Provided entries -
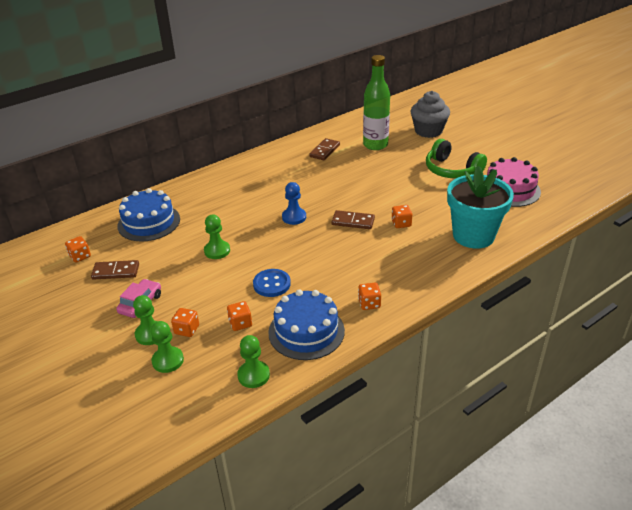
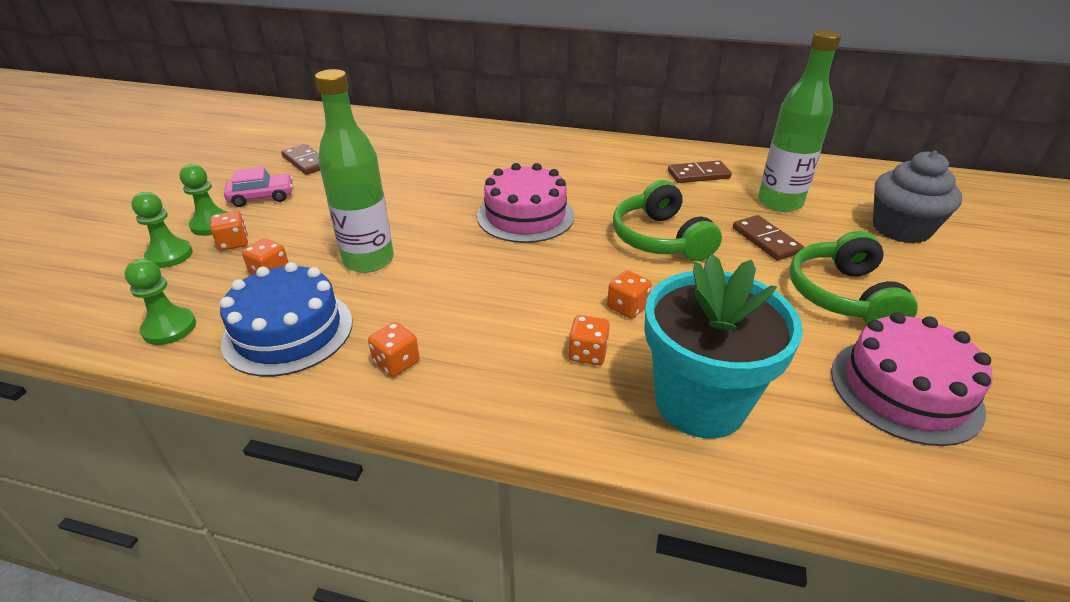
camera: 50 degrees right, 0 degrees up
(80, 256) = (315, 136): orange dice -> orange dice (587, 353)
(149, 222) = (408, 141): blue cake -> none
(217, 251) = (399, 197): green pawn -> none
(272, 284) = (368, 260): blue button -> green bottle
(294, 217) = (525, 216): blue pawn -> pink cake
(353, 222) = (574, 263): brown domino -> brown domino (766, 240)
(363, 190) = (660, 239): none -> green headphones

Activity -
From the line that contains "(80, 256) = (315, 136): orange" through the last line of the records above, copy every line exactly and leave out the rest.

Answer to this problem -
(80, 256) = (315, 136): orange dice -> orange dice (587, 353)
(149, 222) = (408, 141): blue cake -> none
(217, 251) = (399, 197): green pawn -> none
(272, 284) = (368, 260): blue button -> green bottle
(294, 217) = (525, 216): blue pawn -> pink cake
(353, 222) = (574, 263): brown domino -> brown domino (766, 240)
(363, 190) = (660, 239): none -> green headphones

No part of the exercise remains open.